EXERCISE MATERIALS ::
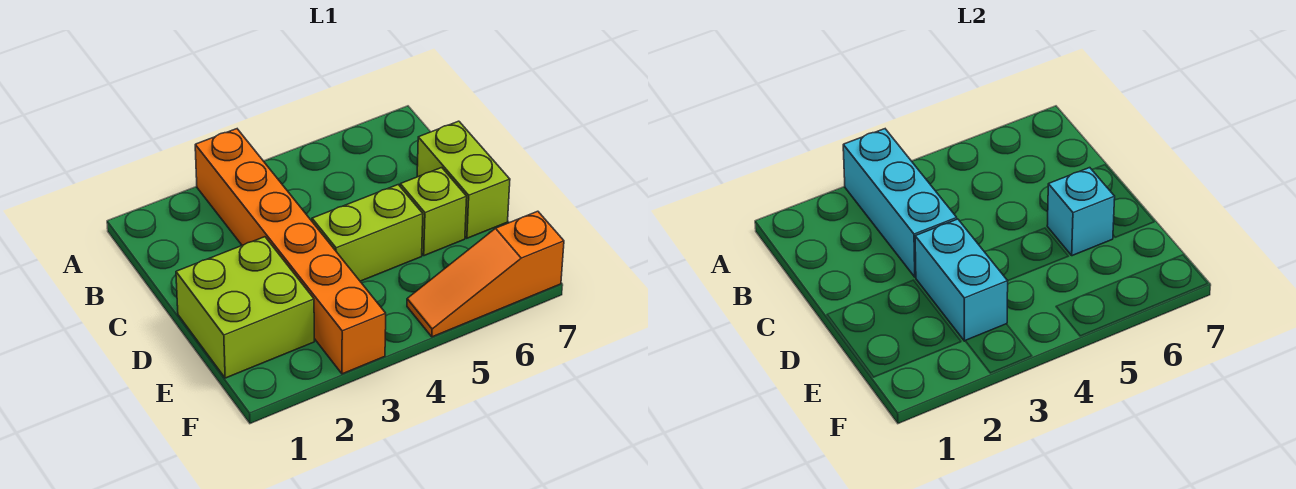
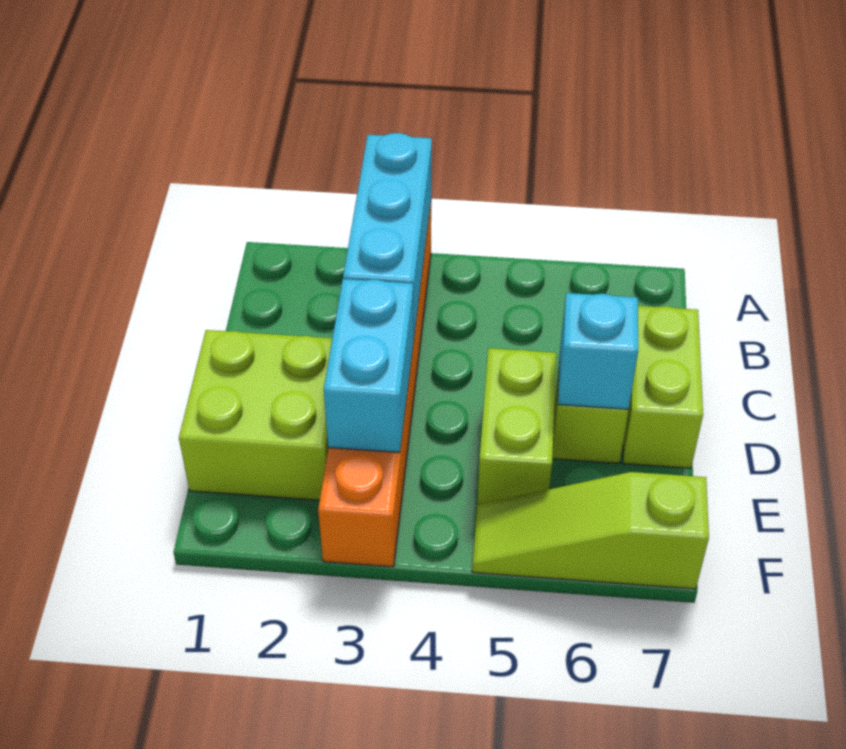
lime brick D4:D5 level 1 -> lime brick D5:E5 level 1
orange slope F5:F7 level 1 top 7 -> lime slope F5:F7 level 1 top 7

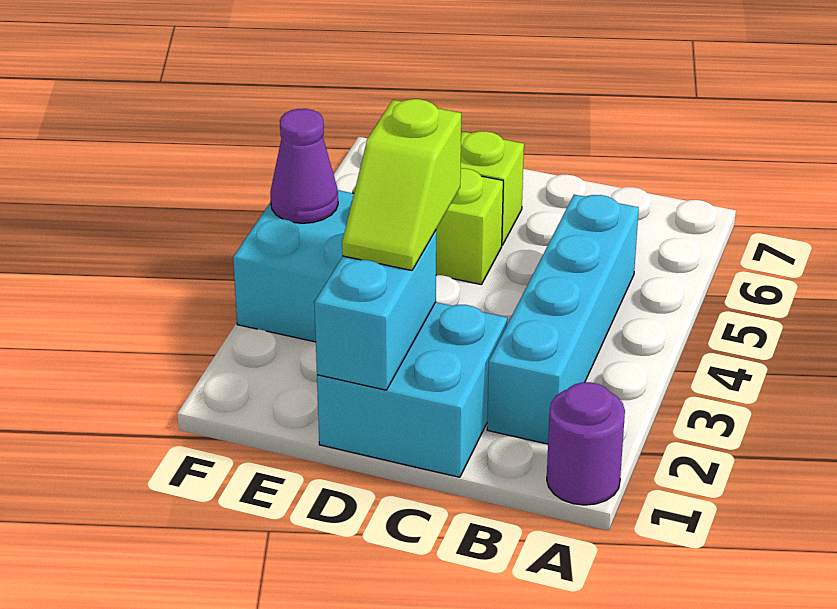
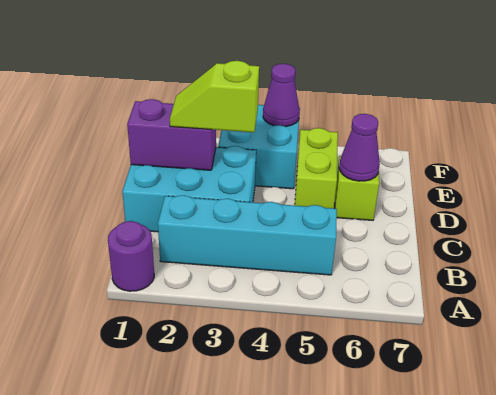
cyan brick C1:D2 level 1 -> cyan brick C1:D3 level 1
cyan brick D1:D2 level 2 -> purple brick D1:D2 level 2
none -> purple cone D6 level 2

BRIEF :: All of the material above needs to be restated exactly, with no pictures.

WRITTEN REPLY ::
lime brick D4:D5 level 1 -> lime brick D5:E5 level 1
orange slope F5:F7 level 1 top 7 -> lime slope F5:F7 level 1 top 7

cyan brick C1:D2 level 1 -> cyan brick C1:D3 level 1
cyan brick D1:D2 level 2 -> purple brick D1:D2 level 2
none -> purple cone D6 level 2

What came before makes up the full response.